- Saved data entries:

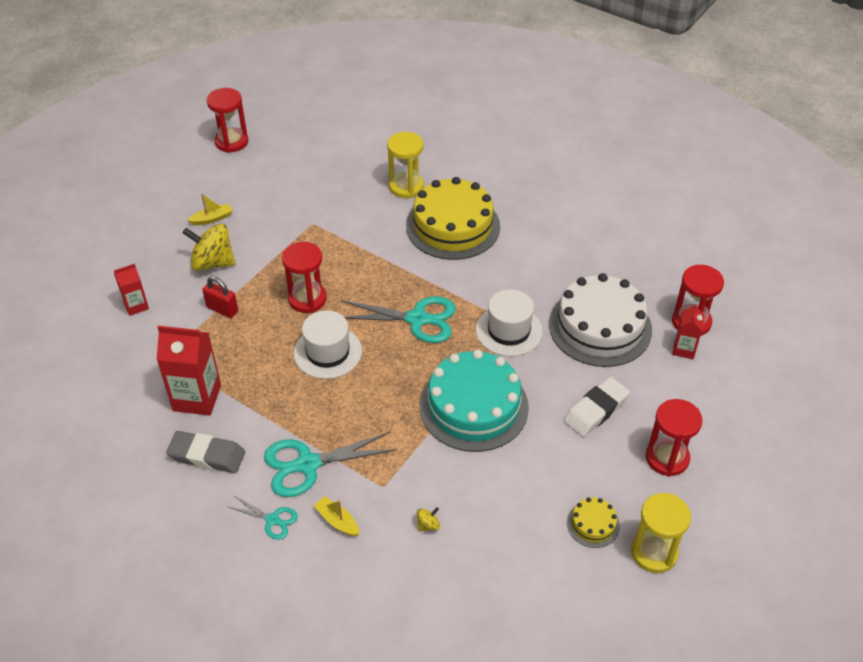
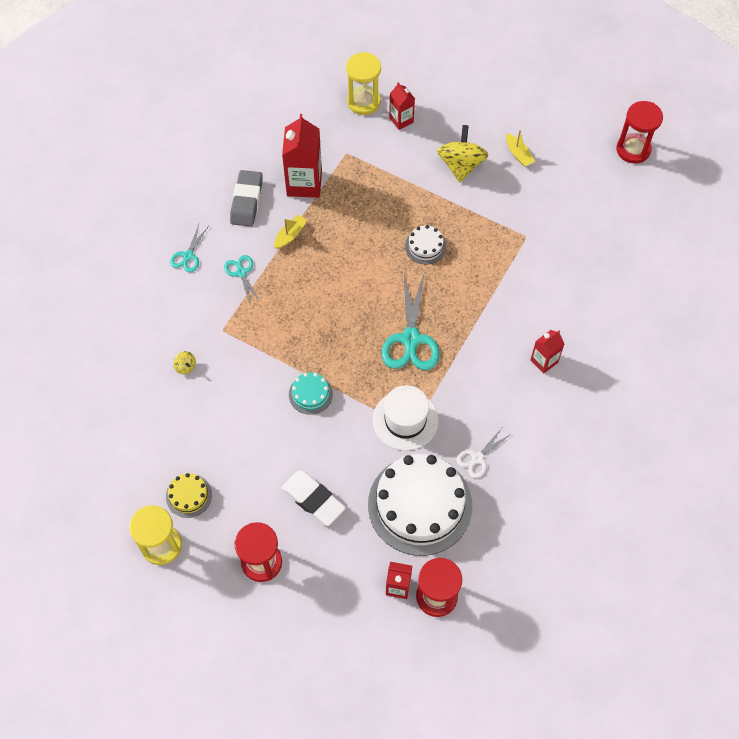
camera: 85 degrees right, 15 degrees up
(222, 309) = (404, 183): red padlock -> none
(307, 299) = (425, 246): red hourglass -> white cake
(308, 464) = (241, 273): turquoise scissors -> turquoise scissors, size x0.53
(328, 352) = (363, 271): white hat -> none
(337, 521) = (188, 301): yellow boat -> yellow boat (290, 235)
(406, 187) = (596, 313): yellow hourglass -> yellow hourglass (363, 102)
(453, 226) = (544, 361): yellow cake -> red carton
(474, 406) = (310, 394): turquoise cake -> turquoise cake, size x0.44
(551, 281) = (477, 458): none -> white scissors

- Exercise instructions: Return the lines above, from the one containing "(328, 352) = (363, 271): white hat -> none" to the end, exactly as they stand.

- Reply to the task:
(328, 352) = (363, 271): white hat -> none
(337, 521) = (188, 301): yellow boat -> yellow boat (290, 235)
(406, 187) = (596, 313): yellow hourglass -> yellow hourglass (363, 102)
(453, 226) = (544, 361): yellow cake -> red carton
(474, 406) = (310, 394): turquoise cake -> turquoise cake, size x0.44
(551, 281) = (477, 458): none -> white scissors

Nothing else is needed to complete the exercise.